#### Prompt:
Beginning with the line that contains "LDR103: GL5516 (DGND, W4)", repeat each line exactly through the end of the listing below. Pictures stay out.
================================
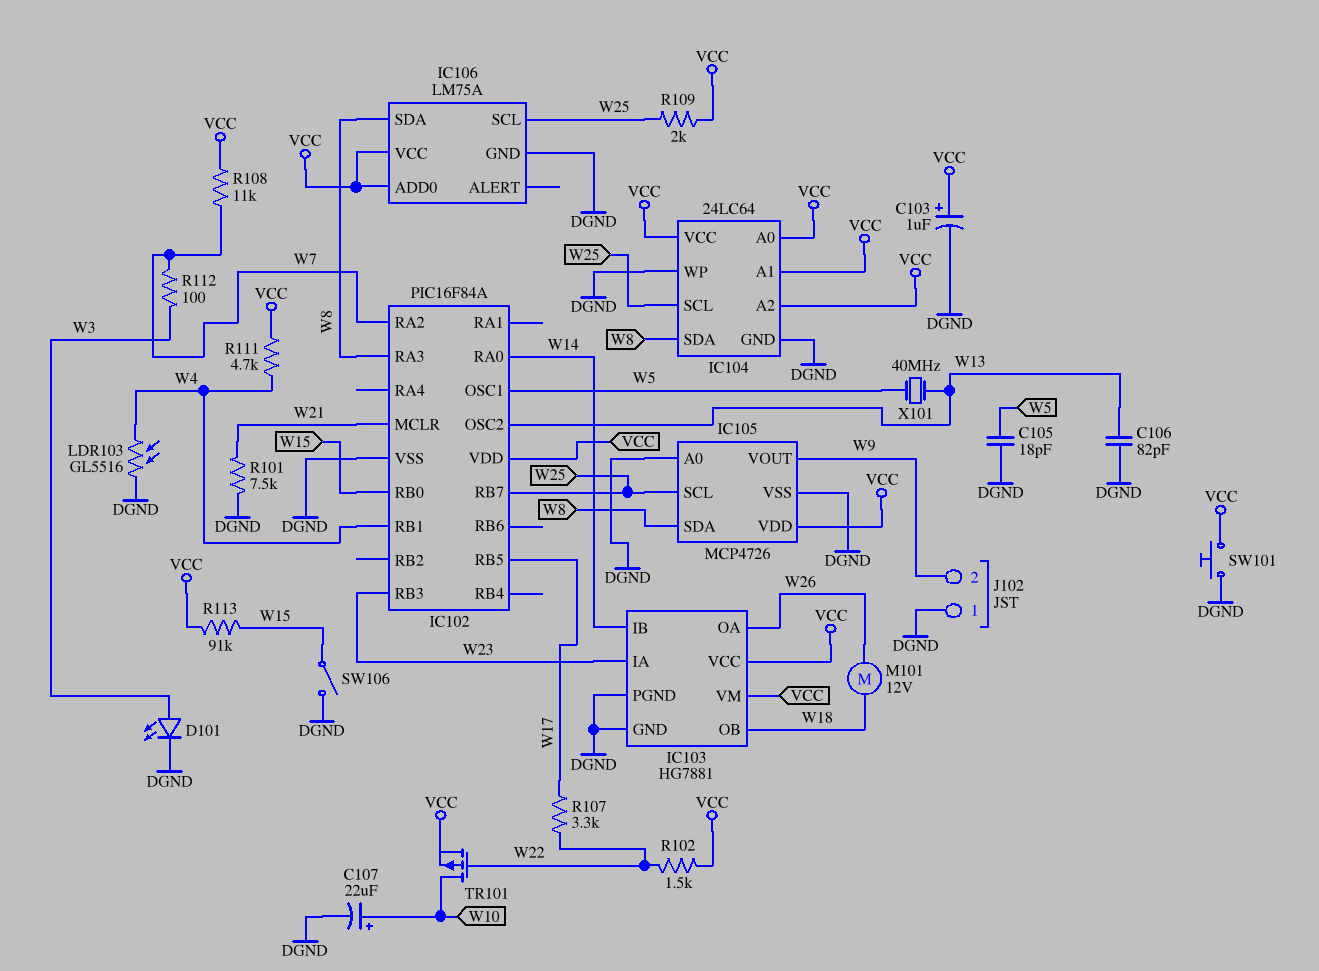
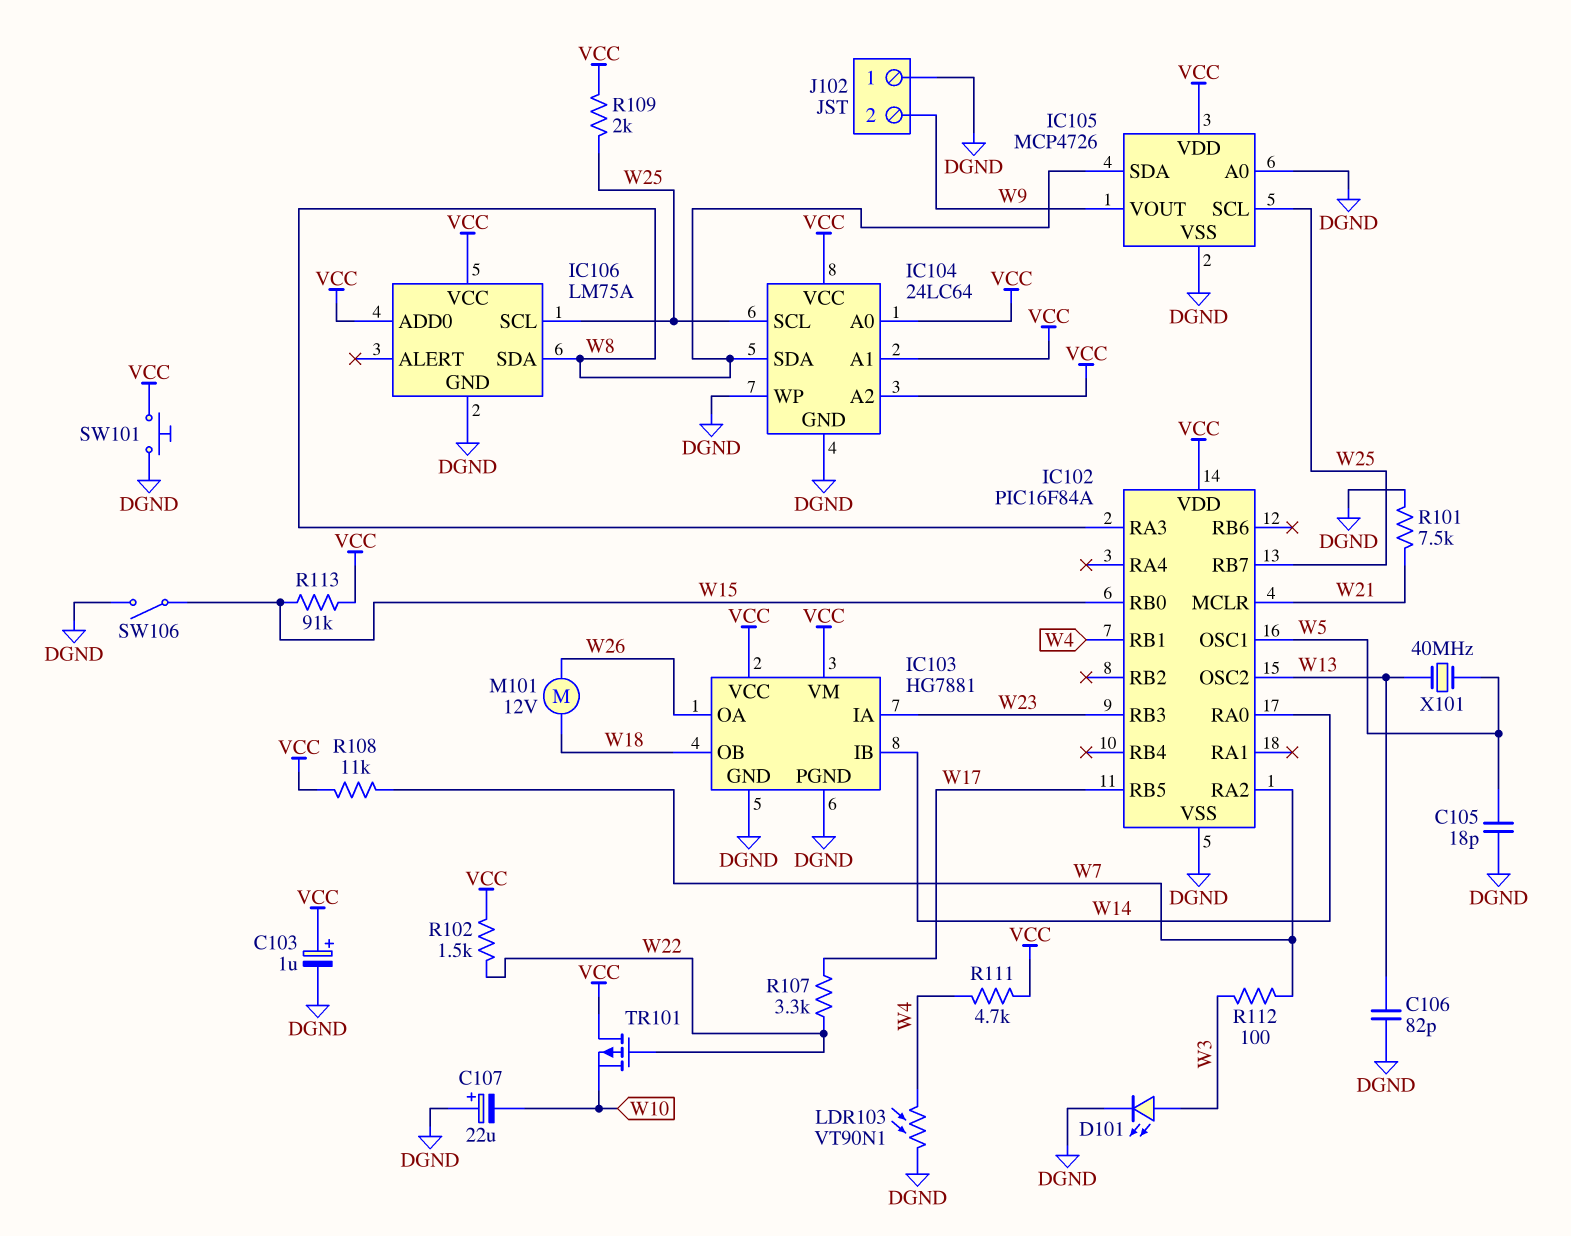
C107: 22uF (plus W10, minus DGND) -> 22uF (plus DGND, minus W10)
LDR103: GL5516 (DGND, W4) -> VT90N1 (DGND, W4)
TR101: PMOS (G W22, D W10, S VCC) -> PMOS (G W22, D VCC, S W10)

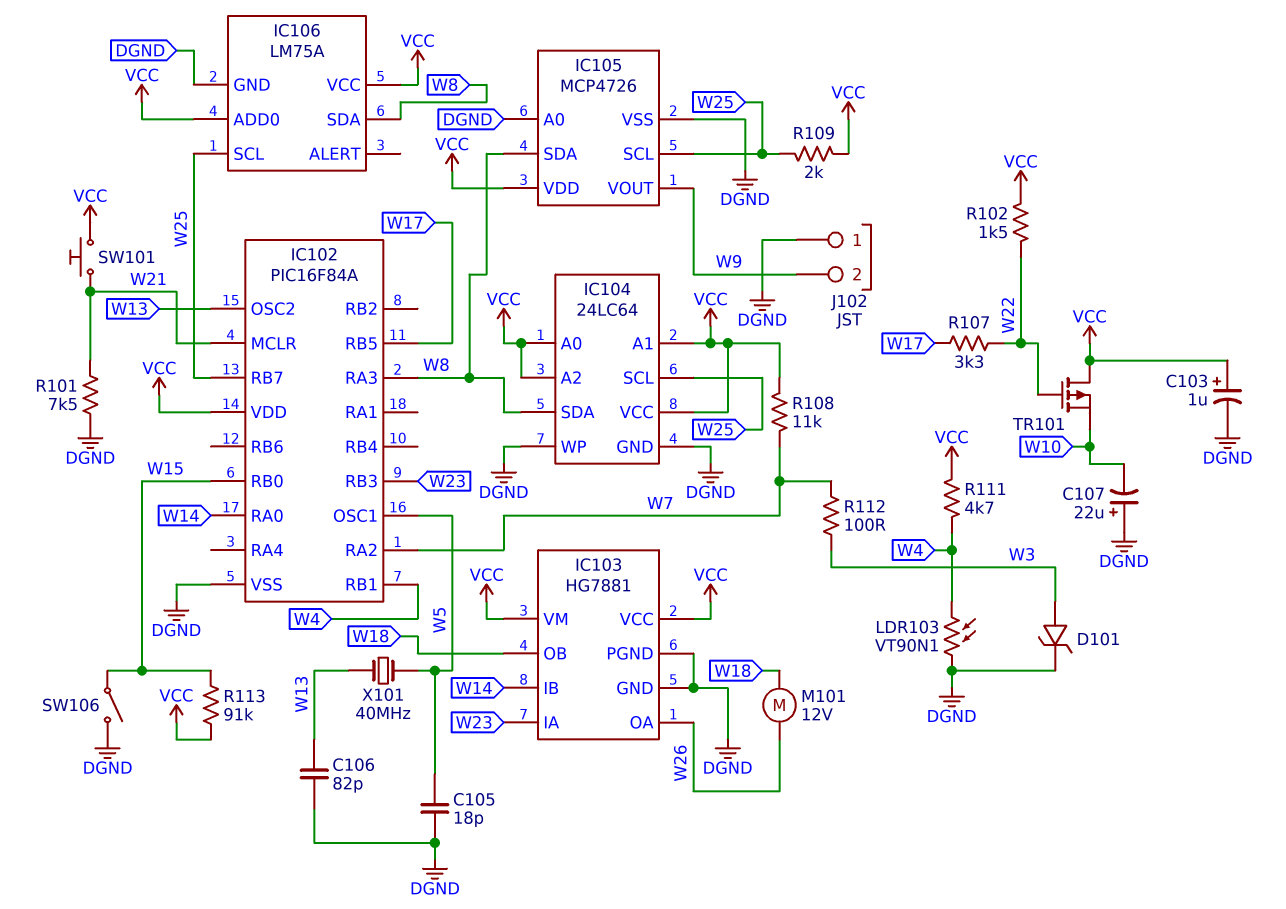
D101: LED (A W3, K DGND) -> zener (A W3, K DGND)
SW101: button (DGND, VCC) -> button (VCC, W21)

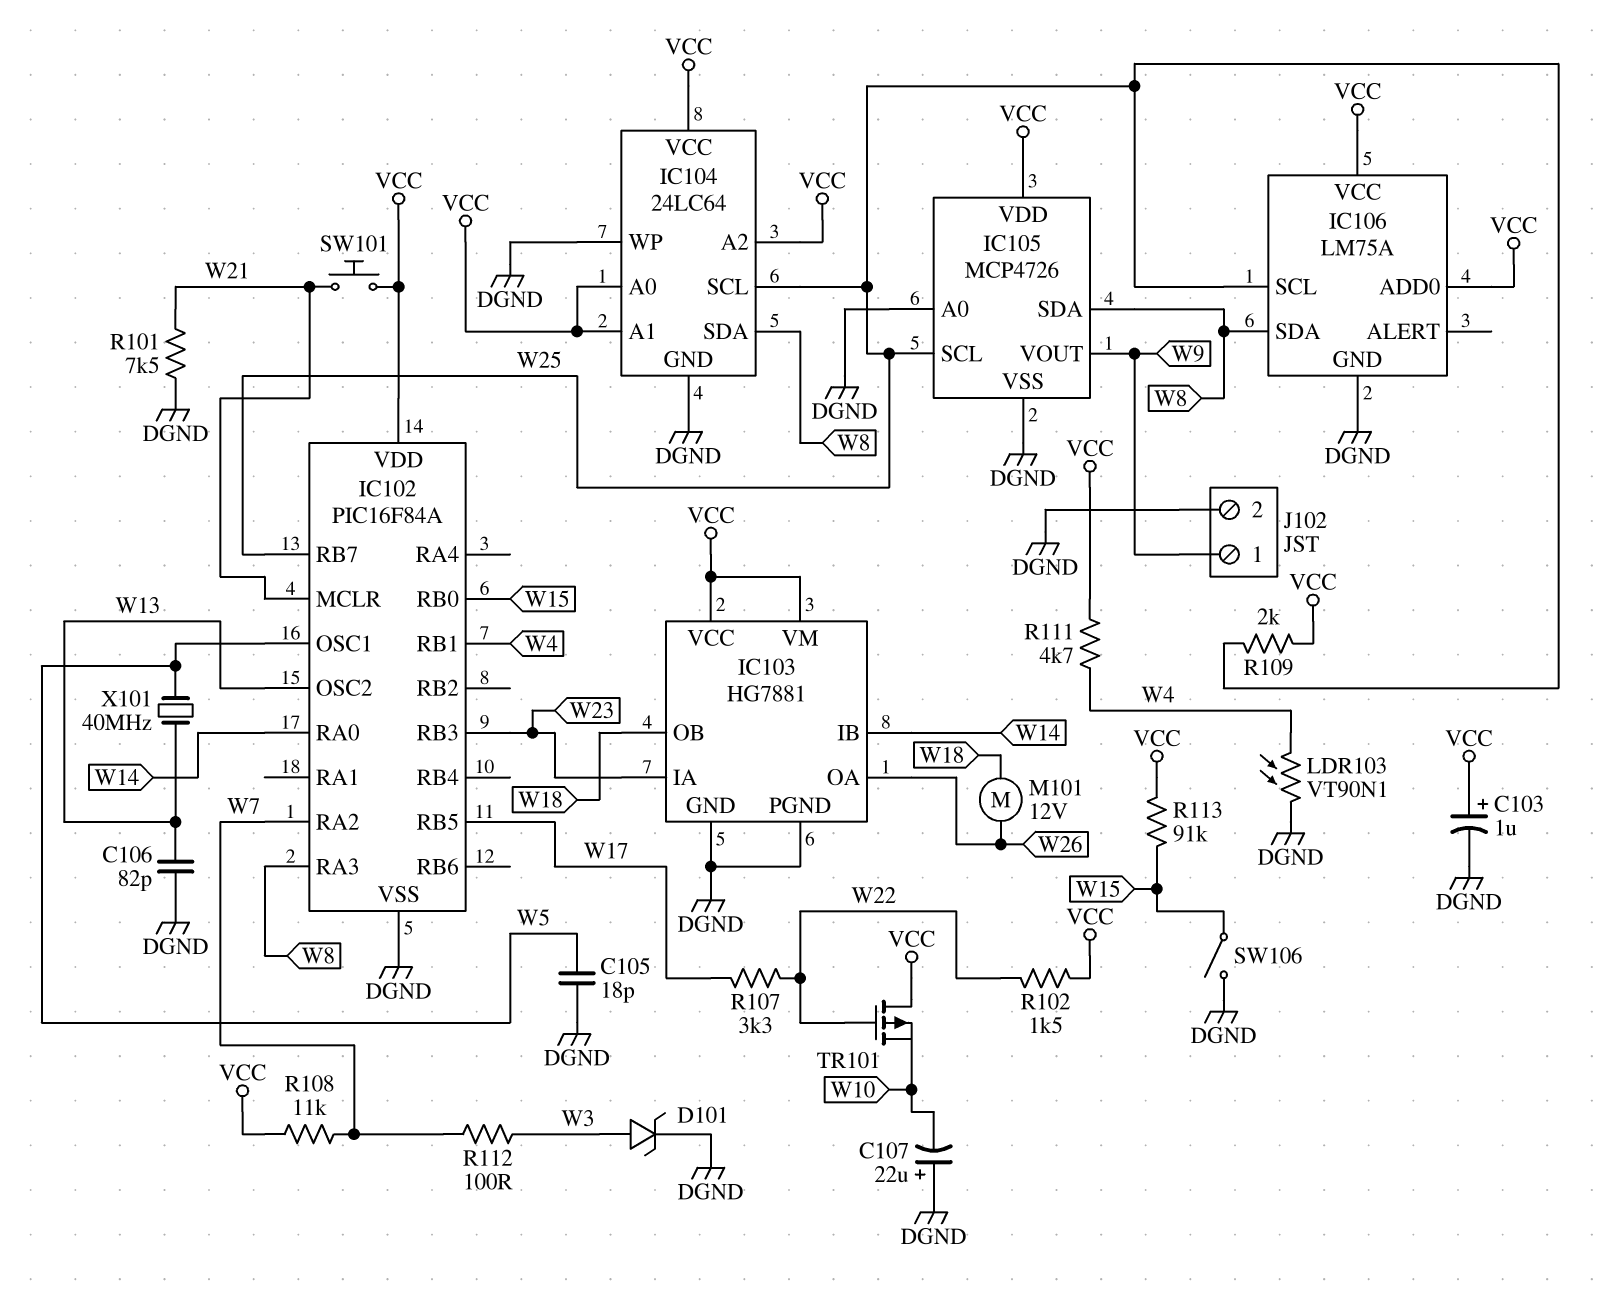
J102 pin 1: DGND -> W9
J102 pin 2: W9 -> DGND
================================
#### Written response:
LDR103: GL5516 (DGND, W4) -> VT90N1 (DGND, W4)
TR101: PMOS (G W22, D W10, S VCC) -> PMOS (G W22, D VCC, S W10)

D101: LED (A W3, K DGND) -> zener (A W3, K DGND)
SW101: button (DGND, VCC) -> button (VCC, W21)

J102 pin 1: DGND -> W9
J102 pin 2: W9 -> DGND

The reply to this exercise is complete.